### EXERCISE INSTRUCTIONS:
Convert every line of the items below into a Markdown table with the columns Row and Line, numbering the rows in order and leaving out blank lines.

### DATASET ENTRIES:
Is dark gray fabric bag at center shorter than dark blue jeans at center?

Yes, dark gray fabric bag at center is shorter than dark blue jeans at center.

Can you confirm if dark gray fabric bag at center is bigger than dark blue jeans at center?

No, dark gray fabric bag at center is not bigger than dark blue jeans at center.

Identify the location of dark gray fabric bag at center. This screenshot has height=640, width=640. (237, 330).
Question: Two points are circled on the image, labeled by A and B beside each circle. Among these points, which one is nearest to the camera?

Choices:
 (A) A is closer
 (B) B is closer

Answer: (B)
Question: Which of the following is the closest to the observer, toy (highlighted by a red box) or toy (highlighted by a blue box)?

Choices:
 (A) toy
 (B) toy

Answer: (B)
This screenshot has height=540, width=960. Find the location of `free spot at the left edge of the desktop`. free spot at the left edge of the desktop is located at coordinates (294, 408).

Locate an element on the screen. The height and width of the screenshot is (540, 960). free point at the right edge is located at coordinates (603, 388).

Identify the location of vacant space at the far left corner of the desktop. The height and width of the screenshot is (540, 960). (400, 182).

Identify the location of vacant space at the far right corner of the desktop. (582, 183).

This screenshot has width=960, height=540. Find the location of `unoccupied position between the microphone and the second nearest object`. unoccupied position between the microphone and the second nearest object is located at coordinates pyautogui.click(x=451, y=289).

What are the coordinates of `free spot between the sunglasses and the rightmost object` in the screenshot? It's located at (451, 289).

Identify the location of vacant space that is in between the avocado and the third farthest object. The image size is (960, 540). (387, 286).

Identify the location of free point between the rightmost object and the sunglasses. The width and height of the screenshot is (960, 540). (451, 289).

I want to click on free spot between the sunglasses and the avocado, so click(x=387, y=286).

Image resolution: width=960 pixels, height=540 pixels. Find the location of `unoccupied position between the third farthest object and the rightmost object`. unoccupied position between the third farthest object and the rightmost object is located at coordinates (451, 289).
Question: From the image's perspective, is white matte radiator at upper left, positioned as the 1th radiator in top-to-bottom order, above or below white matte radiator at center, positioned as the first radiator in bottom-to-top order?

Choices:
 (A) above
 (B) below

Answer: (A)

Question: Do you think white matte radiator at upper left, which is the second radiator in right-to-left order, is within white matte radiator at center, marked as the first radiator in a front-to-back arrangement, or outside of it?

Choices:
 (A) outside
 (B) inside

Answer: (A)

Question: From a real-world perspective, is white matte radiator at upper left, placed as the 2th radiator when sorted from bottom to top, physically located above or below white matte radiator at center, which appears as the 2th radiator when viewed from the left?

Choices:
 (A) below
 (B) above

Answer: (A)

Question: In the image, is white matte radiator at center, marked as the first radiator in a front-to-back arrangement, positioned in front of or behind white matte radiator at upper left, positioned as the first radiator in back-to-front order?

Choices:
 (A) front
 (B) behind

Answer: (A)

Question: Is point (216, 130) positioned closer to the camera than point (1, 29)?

### WORKED SOLUTION:
| Row | Line |
|---|---|
| 1 | Is dark gray fabric bag at center shorter than dark blue jeans at center? |
| 2 | Yes, dark gray fabric bag at center is shorter than dark blue jeans at center. |
| 3 | Can you confirm if dark gray fabric bag at center is bigger than dark blue jeans at center? |
| 4 | No, dark gray fabric bag at center is not bigger than dark blue jeans at center. |
| 5 | Identify the location of dark gray fabric bag at center. This screenshot has height=640, width=640. (237, 330). |
| 6 | Question: Two points are circled on the image, labeled by A and B beside each circle. Among these points, which one is nearest to the camera? |
| 7 | Choices: |
| 8 |  (A) A is closer |
| 9 |  (B) B is closer |
| 10 | Answer: (B) |
| 11 | Question: Which of the following is the closest to the observer, toy (highlighted by a red box) or toy (highlighted by a blue box)? |
| 12 | Choices: |
| 13 |  (A) toy |
| 14 |  (B) toy |
| 15 | Answer: (B) |
| 16 | This screenshot has height=540, width=960. Find the location of `free spot at the left edge of the desktop`. free spot at the left edge of the desktop is located at coordinates (294, 408). |
| 17 | Locate an element on the screen. The height and width of the screenshot is (540, 960). free point at the right edge is located at coordinates (603, 388). |
| 18 | Identify the location of vacant space at the far left corner of the desktop. The height and width of the screenshot is (540, 960). (400, 182). |
| 19 | Identify the location of vacant space at the far right corner of the desktop. (582, 183). |
| 20 | This screenshot has width=960, height=540. Find the location of `unoccupied position between the microphone and the second nearest object`. unoccupied position between the microphone and the second nearest object is located at coordinates pyautogui.click(x=451, y=289). |
| 21 | What are the coordinates of `free spot between the sunglasses and the rightmost object` in the screenshot? It's located at (451, 289). |
| 22 | Identify the location of vacant space that is in between the avocado and the third farthest object. The image size is (960, 540). (387, 286). |
| 23 | Identify the location of free point between the rightmost object and the sunglasses. The width and height of the screenshot is (960, 540). (451, 289). |
| 24 | I want to click on free spot between the sunglasses and the avocado, so click(x=387, y=286). |
| 25 | Image resolution: width=960 pixels, height=540 pixels. Find the location of `unoccupied position between the third farthest object and the rightmost object`. unoccupied position between the third farthest object and the rightmost object is located at coordinates (451, 289). |
| 26 | Question: From the image's perspective, is white matte radiator at upper left, positioned as the 1th radiator in top-to-bottom order, above or below white matte radiator at center, positioned as the first radiator in bottom-to-top order? |
| 27 | Choices: |
| 28 |  (A) above |
| 29 |  (B) below |
| 30 | Answer: (A) |
| 31 | Question: Do you think white matte radiator at upper left, which is the second radiator in right-to-left order, is within white matte radiator at center, marked as the first radiator in a front-to-back arrangement, or outside of it? |
| 32 | Choices: |
| 33 |  (A) outside |
| 34 |  (B) inside |
| 35 | Answer: (A) |
| 36 | Question: From a real-world perspective, is white matte radiator at upper left, placed as the 2th radiator when sorted from bottom to top, physically located above or below white matte radiator at center, which appears as the 2th radiator when viewed from the left? |
| 37 | Choices: |
| 38 |  (A) below |
| 39 |  (B) above |
| 40 | Answer: (A) |
| 41 | Question: In the image, is white matte radiator at center, marked as the first radiator in a front-to-back arrangement, positioned in front of or behind white matte radiator at upper left, positioned as the first radiator in back-to-front order? |
| 42 | Choices: |
| 43 |  (A) front |
| 44 |  (B) behind |
| 45 | Answer: (A) |
| 46 | Question: Is point (216, 130) positioned closer to the camera than point (1, 29)? |